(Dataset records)
+ + + + +
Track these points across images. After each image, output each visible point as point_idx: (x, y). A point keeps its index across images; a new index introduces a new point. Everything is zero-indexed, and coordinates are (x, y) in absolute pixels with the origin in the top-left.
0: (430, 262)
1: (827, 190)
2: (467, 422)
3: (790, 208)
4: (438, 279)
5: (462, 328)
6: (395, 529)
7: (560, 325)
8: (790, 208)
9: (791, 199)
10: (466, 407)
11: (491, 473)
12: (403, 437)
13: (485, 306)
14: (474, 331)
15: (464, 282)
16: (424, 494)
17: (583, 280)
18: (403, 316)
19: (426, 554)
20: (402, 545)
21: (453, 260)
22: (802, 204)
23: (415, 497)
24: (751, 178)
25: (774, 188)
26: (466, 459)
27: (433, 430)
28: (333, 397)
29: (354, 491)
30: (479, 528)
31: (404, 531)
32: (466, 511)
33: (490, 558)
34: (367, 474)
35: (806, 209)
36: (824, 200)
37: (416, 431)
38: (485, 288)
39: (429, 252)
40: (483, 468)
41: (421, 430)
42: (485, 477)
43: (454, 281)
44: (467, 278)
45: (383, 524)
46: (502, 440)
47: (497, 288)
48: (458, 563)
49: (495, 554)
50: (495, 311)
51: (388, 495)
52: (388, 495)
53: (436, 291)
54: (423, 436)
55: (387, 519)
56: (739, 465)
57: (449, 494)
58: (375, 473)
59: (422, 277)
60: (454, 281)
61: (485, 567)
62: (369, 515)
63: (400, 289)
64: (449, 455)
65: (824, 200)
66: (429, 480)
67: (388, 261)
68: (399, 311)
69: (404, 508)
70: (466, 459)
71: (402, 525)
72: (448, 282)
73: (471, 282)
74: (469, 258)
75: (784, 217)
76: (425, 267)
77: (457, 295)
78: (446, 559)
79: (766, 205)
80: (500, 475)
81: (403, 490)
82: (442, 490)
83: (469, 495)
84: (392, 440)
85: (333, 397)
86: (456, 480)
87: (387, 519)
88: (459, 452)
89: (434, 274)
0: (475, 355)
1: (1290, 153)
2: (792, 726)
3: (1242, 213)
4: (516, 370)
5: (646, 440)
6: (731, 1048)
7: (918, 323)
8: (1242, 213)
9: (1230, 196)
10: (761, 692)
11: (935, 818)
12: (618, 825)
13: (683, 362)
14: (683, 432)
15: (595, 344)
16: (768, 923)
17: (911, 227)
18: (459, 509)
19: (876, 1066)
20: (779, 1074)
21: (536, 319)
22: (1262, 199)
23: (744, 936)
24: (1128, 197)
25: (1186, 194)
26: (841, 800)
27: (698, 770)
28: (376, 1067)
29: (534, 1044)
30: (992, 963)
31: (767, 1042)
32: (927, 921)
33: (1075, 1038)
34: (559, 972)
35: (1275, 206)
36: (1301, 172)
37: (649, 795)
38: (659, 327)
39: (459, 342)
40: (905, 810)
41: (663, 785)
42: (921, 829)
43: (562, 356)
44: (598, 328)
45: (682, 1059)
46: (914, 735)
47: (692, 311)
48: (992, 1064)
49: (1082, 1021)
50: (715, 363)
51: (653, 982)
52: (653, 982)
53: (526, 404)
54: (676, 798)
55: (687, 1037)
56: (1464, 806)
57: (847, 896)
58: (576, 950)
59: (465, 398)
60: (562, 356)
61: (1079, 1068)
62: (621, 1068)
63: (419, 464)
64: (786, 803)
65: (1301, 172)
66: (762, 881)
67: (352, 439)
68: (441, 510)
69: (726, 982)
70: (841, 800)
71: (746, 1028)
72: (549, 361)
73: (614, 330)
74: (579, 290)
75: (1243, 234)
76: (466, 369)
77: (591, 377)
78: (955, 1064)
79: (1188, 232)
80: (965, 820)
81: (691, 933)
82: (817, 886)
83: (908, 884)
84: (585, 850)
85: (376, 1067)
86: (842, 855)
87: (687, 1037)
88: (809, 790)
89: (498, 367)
+ + + + +
◆ **Required work**: Write out all the items again, substituting "0-indexed" for "zero-indexed" and keeping everything else the same.

◆ **Result for this task**:
Track these points across images. After each image, output each visible point as point_idx: (x, y). A point keeps its index across images; a new index introduces a new point. Everything is 0-indexed, and coordinates are (x, y) in absolute pixels with the origin in the top-left.
0: (430, 262)
1: (827, 190)
2: (467, 422)
3: (790, 208)
4: (438, 279)
5: (462, 328)
6: (395, 529)
7: (560, 325)
8: (790, 208)
9: (791, 199)
10: (466, 407)
11: (491, 473)
12: (403, 437)
13: (485, 306)
14: (474, 331)
15: (464, 282)
16: (424, 494)
17: (583, 280)
18: (403, 316)
19: (426, 554)
20: (402, 545)
21: (453, 260)
22: (802, 204)
23: (415, 497)
24: (751, 178)
25: (774, 188)
26: (466, 459)
27: (433, 430)
28: (333, 397)
29: (354, 491)
30: (479, 528)
31: (404, 531)
32: (466, 511)
33: (490, 558)
34: (367, 474)
35: (806, 209)
36: (824, 200)
37: (416, 431)
38: (485, 288)
39: (429, 252)
40: (483, 468)
41: (421, 430)
42: (485, 477)
43: (454, 281)
44: (467, 278)
45: (383, 524)
46: (502, 440)
47: (497, 288)
48: (458, 563)
49: (495, 554)
50: (495, 311)
51: (388, 495)
52: (388, 495)
53: (436, 291)
54: (423, 436)
55: (387, 519)
56: (739, 465)
57: (449, 494)
58: (375, 473)
59: (422, 277)
60: (454, 281)
61: (485, 567)
62: (369, 515)
63: (400, 289)
64: (449, 455)
65: (824, 200)
66: (429, 480)
67: (388, 261)
68: (399, 311)
69: (404, 508)
70: (466, 459)
71: (402, 525)
72: (448, 282)
73: (471, 282)
74: (469, 258)
75: (784, 217)
76: (425, 267)
77: (457, 295)
78: (446, 559)
79: (766, 205)
80: (500, 475)
81: (403, 490)
82: (442, 490)
83: (469, 495)
84: (392, 440)
85: (333, 397)
86: (456, 480)
87: (387, 519)
88: (459, 452)
89: (434, 274)
0: (475, 355)
1: (1290, 153)
2: (792, 726)
3: (1242, 213)
4: (516, 370)
5: (646, 440)
6: (731, 1048)
7: (918, 323)
8: (1242, 213)
9: (1230, 196)
10: (761, 692)
11: (935, 818)
12: (618, 825)
13: (683, 362)
14: (683, 432)
15: (595, 344)
16: (768, 923)
17: (911, 227)
18: (459, 509)
19: (876, 1066)
20: (779, 1074)
21: (536, 319)
22: (1262, 199)
23: (744, 936)
24: (1128, 197)
25: (1186, 194)
26: (841, 800)
27: (698, 770)
28: (376, 1067)
29: (534, 1044)
30: (992, 963)
31: (767, 1042)
32: (927, 921)
33: (1075, 1038)
34: (559, 972)
35: (1275, 206)
36: (1301, 172)
37: (649, 795)
38: (659, 327)
39: (459, 342)
40: (905, 810)
41: (663, 785)
42: (921, 829)
43: (562, 356)
44: (598, 328)
45: (682, 1059)
46: (914, 735)
47: (692, 311)
48: (992, 1064)
49: (1082, 1021)
50: (715, 363)
51: (653, 982)
52: (653, 982)
53: (526, 404)
54: (676, 798)
55: (687, 1037)
56: (1464, 806)
57: (847, 896)
58: (576, 950)
59: (465, 398)
60: (562, 356)
61: (1079, 1068)
62: (621, 1068)
63: (419, 464)
64: (786, 803)
65: (1301, 172)
66: (762, 881)
67: (352, 439)
68: (441, 510)
69: (726, 982)
70: (841, 800)
71: (746, 1028)
72: (549, 361)
73: (614, 330)
74: (579, 290)
75: (1243, 234)
76: (466, 369)
77: (591, 377)
78: (955, 1064)
79: (1188, 232)
80: (965, 820)
81: (691, 933)
82: (817, 886)
83: (908, 884)
84: (585, 850)
85: (376, 1067)
86: (842, 855)
87: (687, 1037)
88: (809, 790)
89: (498, 367)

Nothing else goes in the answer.